Exercise description:
Lines holding the word "schottky": how many does the material below have? Answer with nothing but the number.

Dataset records:

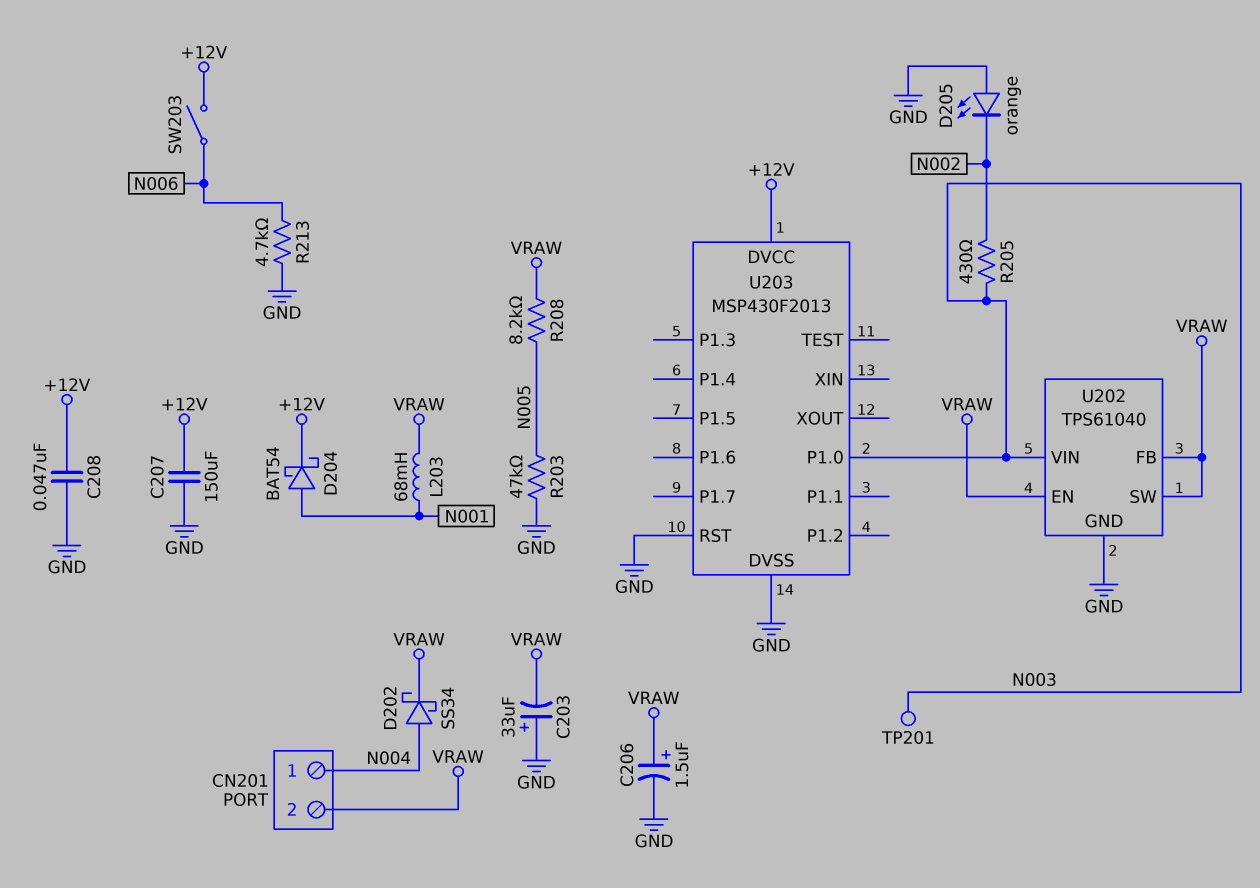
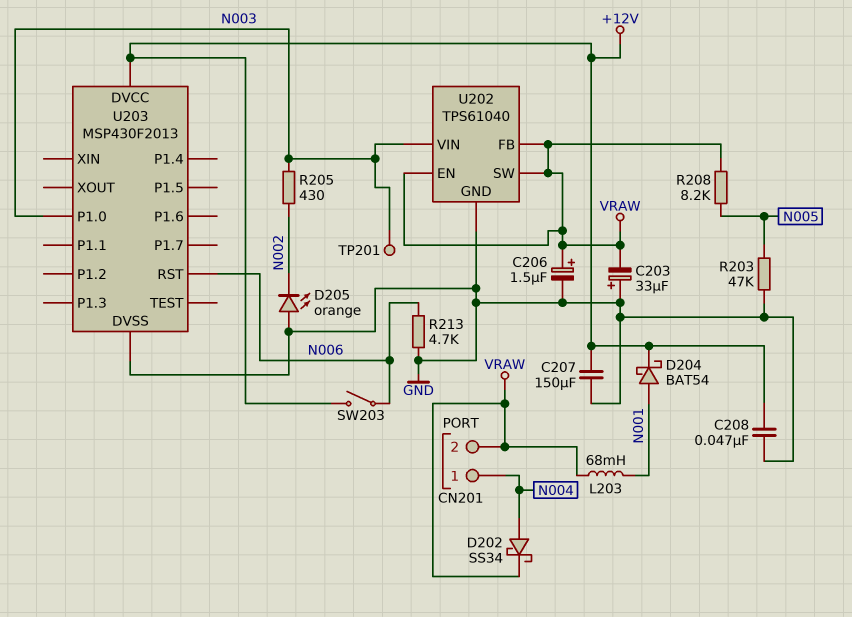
U203 pin RST: GND -> N006

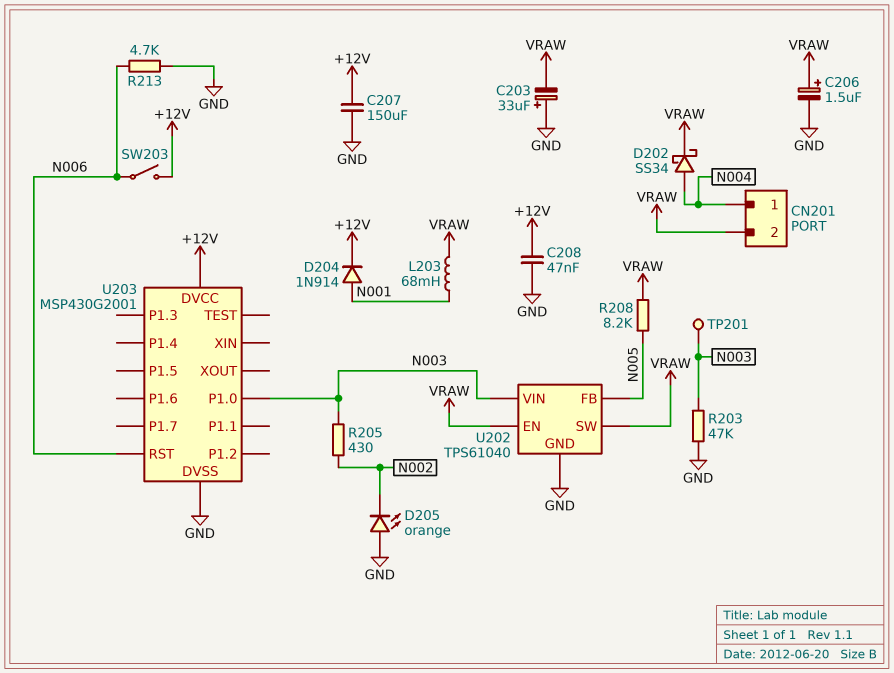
D204: schottky BAT54 (A N001, K +12V) -> diode 1N914 (A N001, K +12V)
R203: 47k (GND, N005) -> 47k (GND, N003)
U202 pin FB: VRAW -> N005
U203: MSP430F2013 -> MSP430G2001

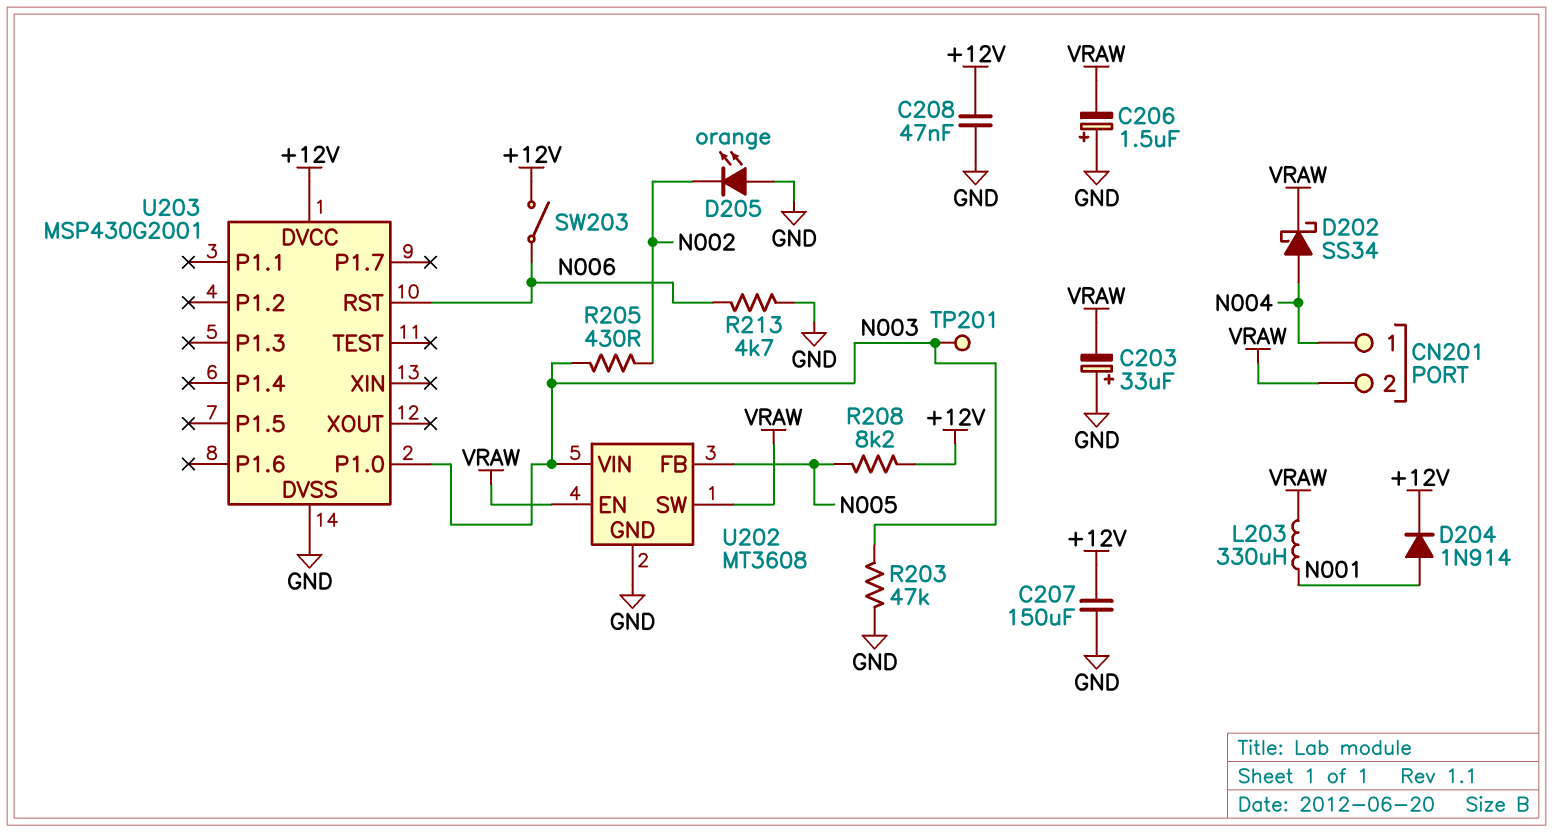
C206: 1.5uF (plus VRAW, minus GND) -> 1.5uF (plus GND, minus VRAW)
L203: 68mH (N001, VRAW) -> 330uH (N001, VRAW)
R208: 8.2k (N005, VRAW) -> 8.2k (+12V, N005)
U202: TPS61040 -> MT3608

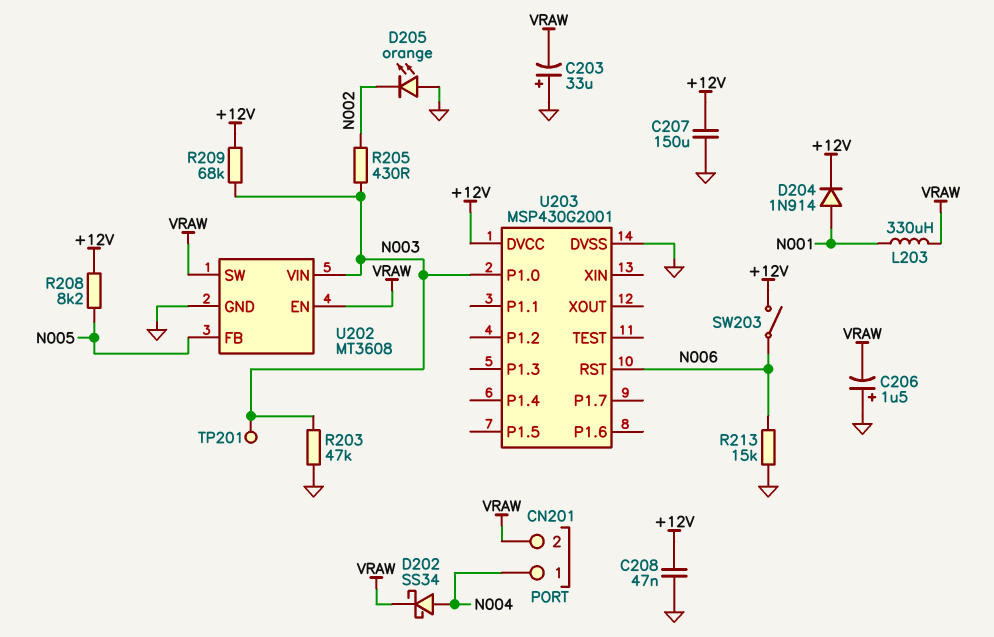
R209: none -> 68k (+12V, N003)
R213: 4.7k (GND, N006) -> 15k (GND, N006)

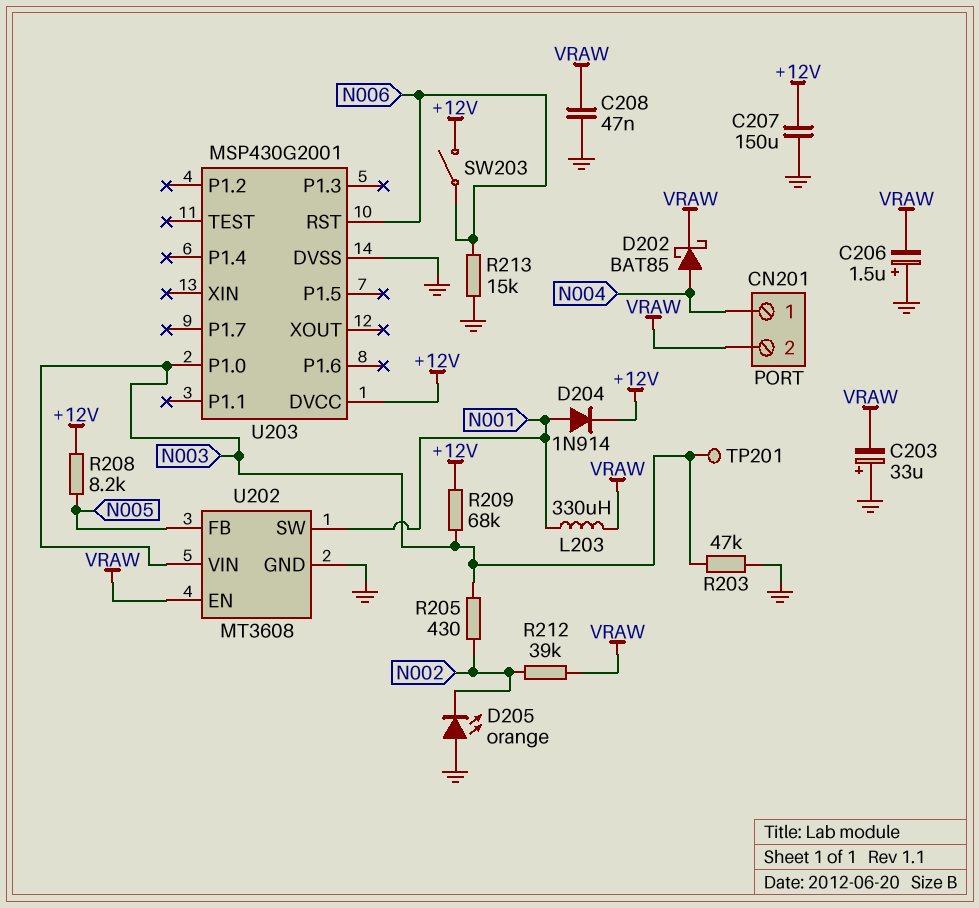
C208: 47nF (+12V, GND) -> 47nF (GND, VRAW)
D202: schottky SS34 (A N004, K VRAW) -> schottky BAT85 (A N004, K VRAW)
R212: none -> 39k (N002, VRAW)
U202 pin SW: VRAW -> N001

Response for this exercise:
2